◆ **Problem statement**:
The records below hold pictures; please leave those out and retype the rest exactly.

◆ **Exercise materials**:
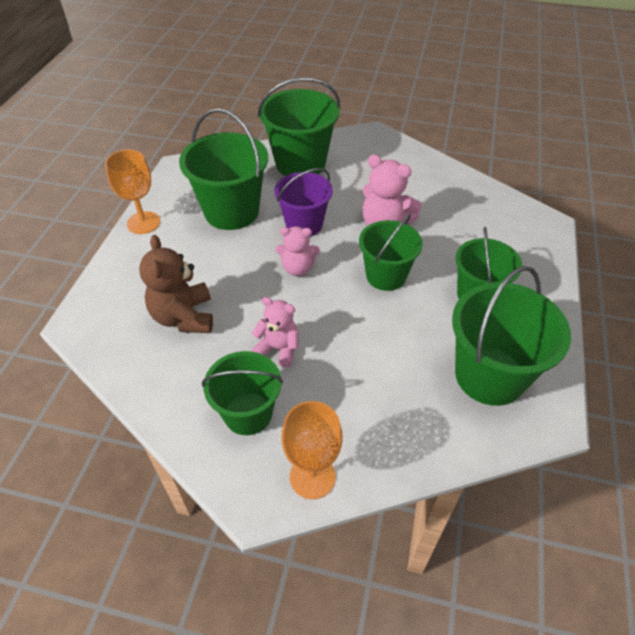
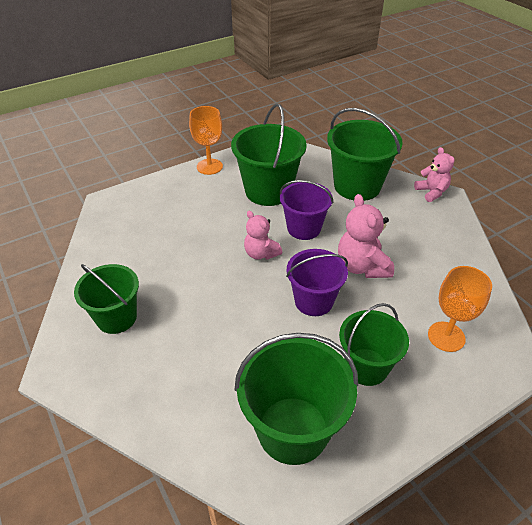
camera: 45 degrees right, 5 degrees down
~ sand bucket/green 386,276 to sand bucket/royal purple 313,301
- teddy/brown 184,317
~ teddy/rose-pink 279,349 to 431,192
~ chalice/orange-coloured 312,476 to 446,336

◆ **Written response**:
camera: 45 degrees right, 5 degrees down
~ sand bucket/green 386,276 to sand bucket/royal purple 313,301
- teddy/brown 184,317
~ teddy/rose-pink 279,349 to 431,192
~ chalice/orange-coloured 312,476 to 446,336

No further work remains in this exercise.